[Input data]
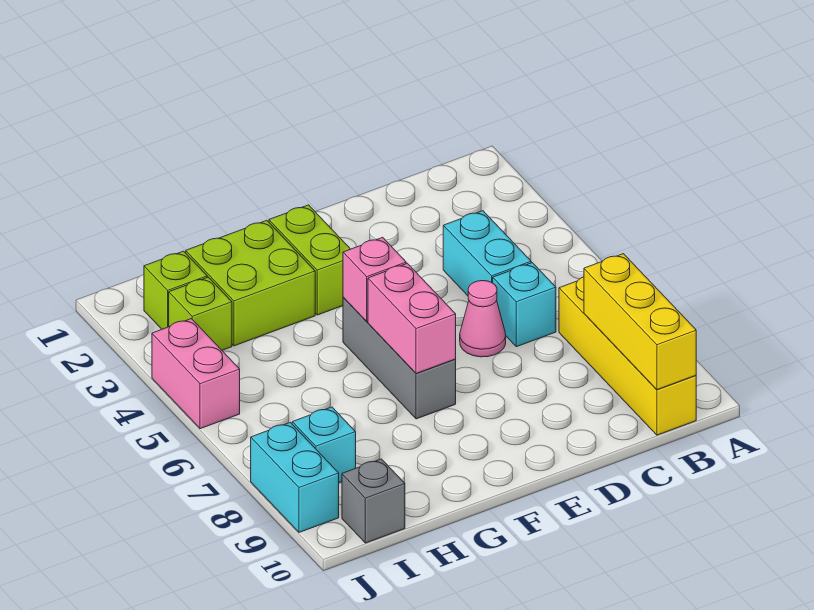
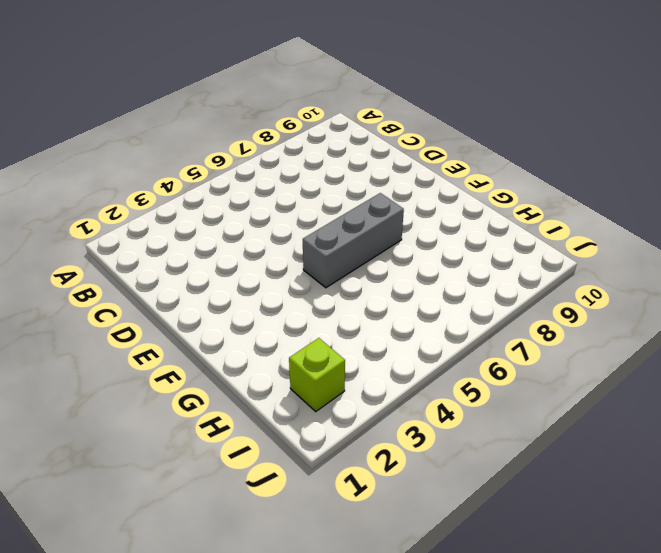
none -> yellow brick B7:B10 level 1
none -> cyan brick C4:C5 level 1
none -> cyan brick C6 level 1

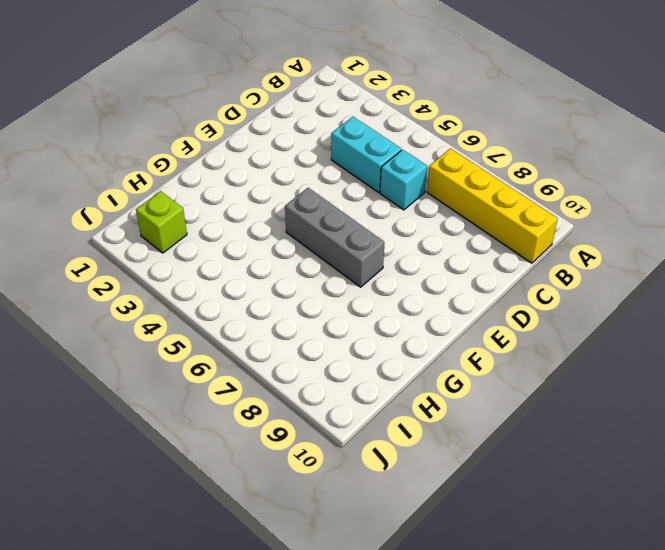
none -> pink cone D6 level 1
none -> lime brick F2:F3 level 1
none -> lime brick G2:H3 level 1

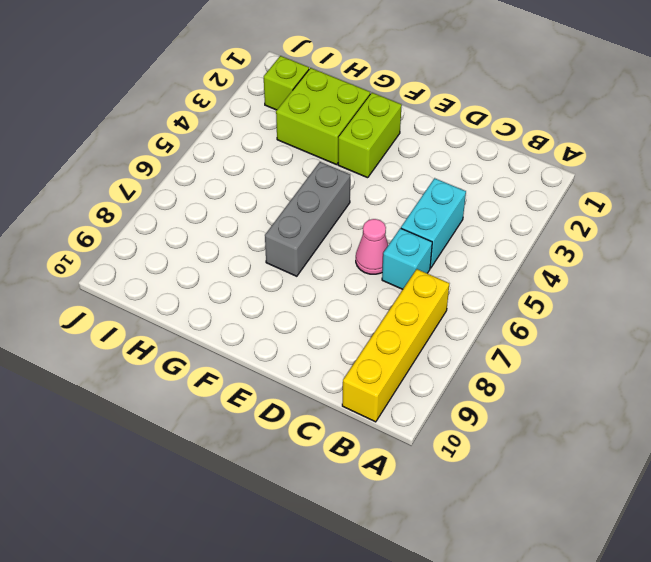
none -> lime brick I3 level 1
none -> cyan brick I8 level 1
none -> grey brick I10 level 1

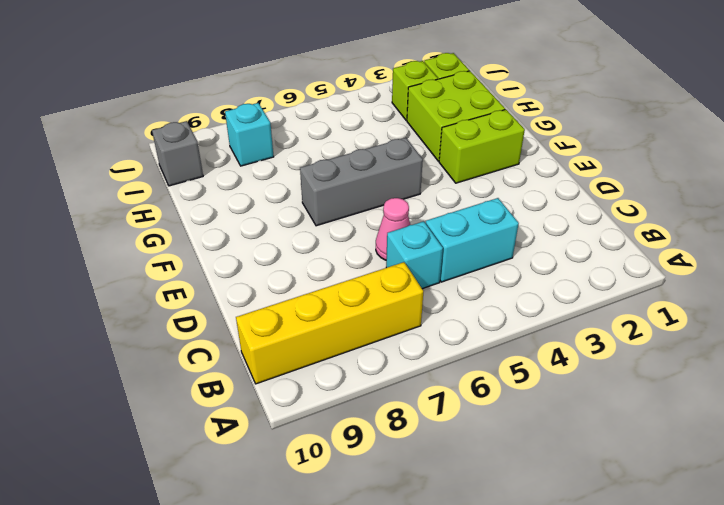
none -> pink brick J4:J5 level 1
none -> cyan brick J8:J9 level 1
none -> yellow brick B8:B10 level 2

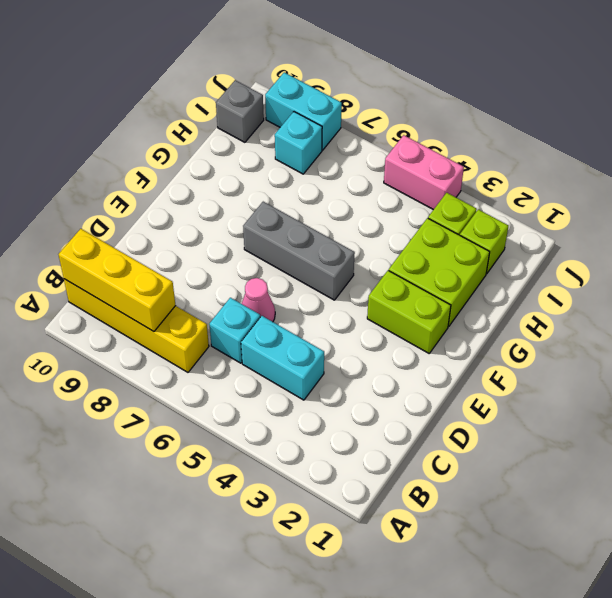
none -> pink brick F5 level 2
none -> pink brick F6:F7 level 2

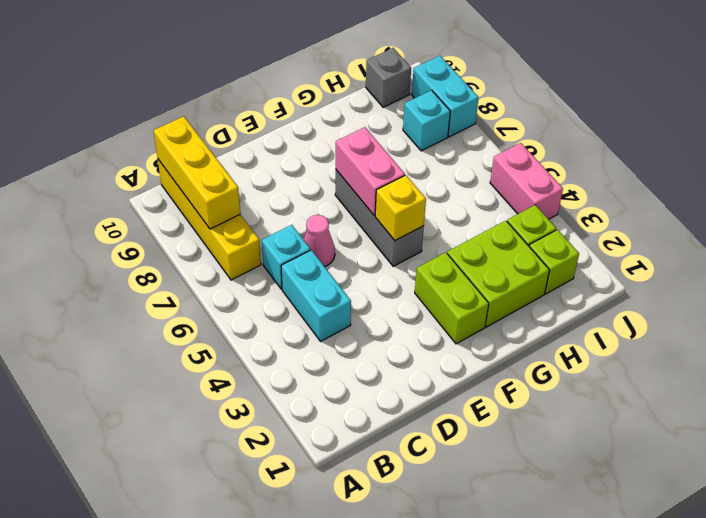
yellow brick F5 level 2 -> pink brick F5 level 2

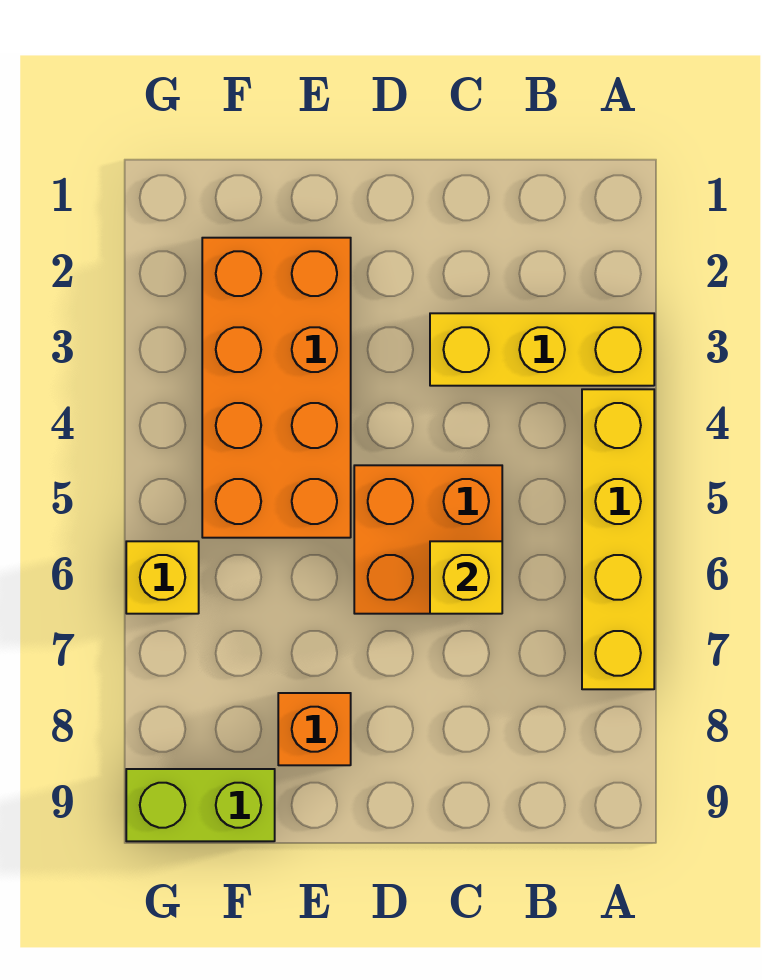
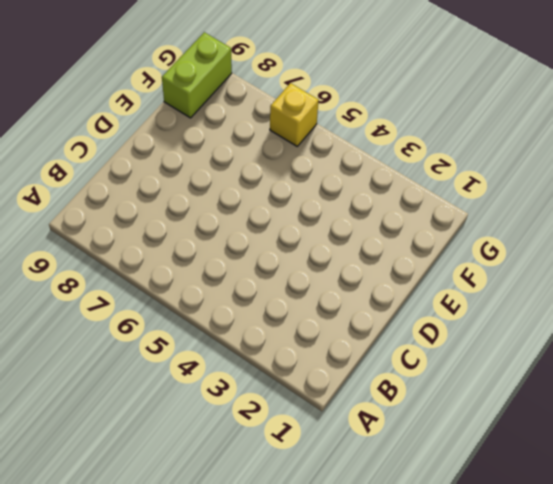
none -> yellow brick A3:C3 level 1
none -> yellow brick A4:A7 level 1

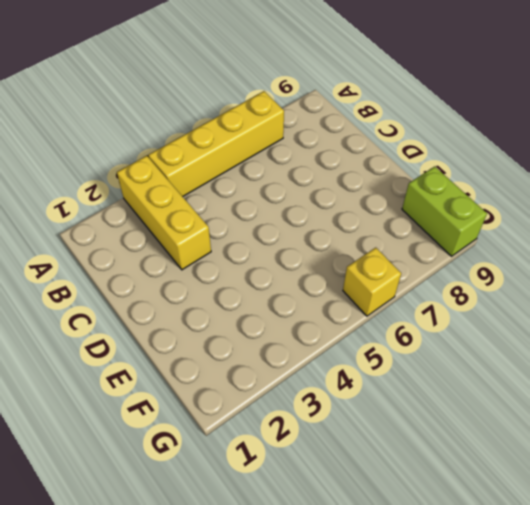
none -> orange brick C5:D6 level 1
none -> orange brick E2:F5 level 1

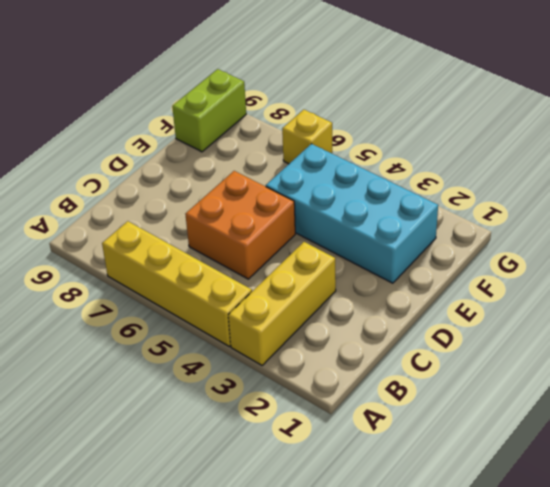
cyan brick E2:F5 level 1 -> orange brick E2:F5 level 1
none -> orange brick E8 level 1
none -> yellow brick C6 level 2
[/Input data]
* **Exercise**
Where does "yellow" appear in the records above? Copy each line that holds it.

* **Result for this task**
none -> yellow brick B7:B10 level 1
none -> yellow brick B8:B10 level 2
yellow brick F5 level 2 -> pink brick F5 level 2
none -> yellow brick A3:C3 level 1
none -> yellow brick A4:A7 level 1
none -> yellow brick C6 level 2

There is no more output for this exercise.